↓
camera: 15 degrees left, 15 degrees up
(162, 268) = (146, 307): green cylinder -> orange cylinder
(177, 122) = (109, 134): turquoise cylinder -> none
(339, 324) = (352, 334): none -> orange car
↑
↓
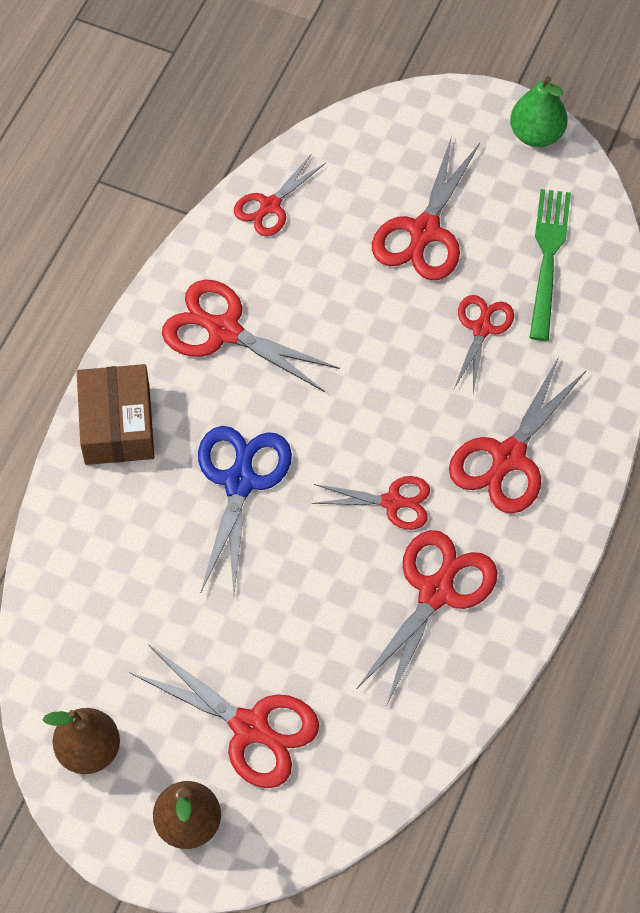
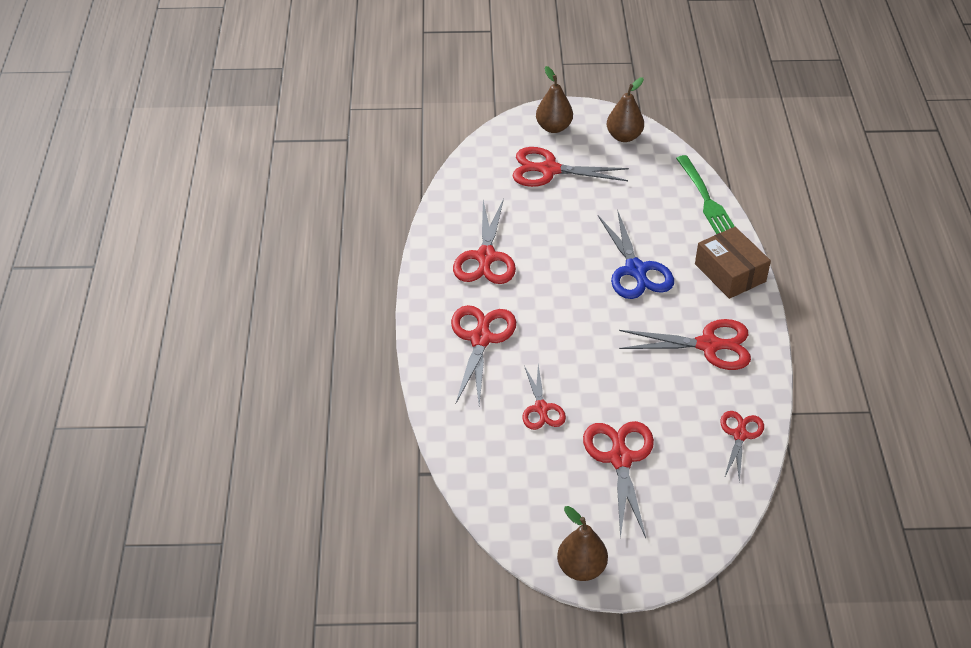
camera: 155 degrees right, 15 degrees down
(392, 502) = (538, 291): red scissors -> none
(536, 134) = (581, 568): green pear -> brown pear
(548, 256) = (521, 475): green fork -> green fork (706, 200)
↑
### Exercise requirements
Transcribe the records above from the line holding "(162, 268) = (146, 307): green" down to the line holding "(339, 324) = (352, 334): none -> orange car", inclusive, without adding anything.

### Your response
(162, 268) = (146, 307): green cylinder -> orange cylinder
(177, 122) = (109, 134): turquoise cylinder -> none
(339, 324) = (352, 334): none -> orange car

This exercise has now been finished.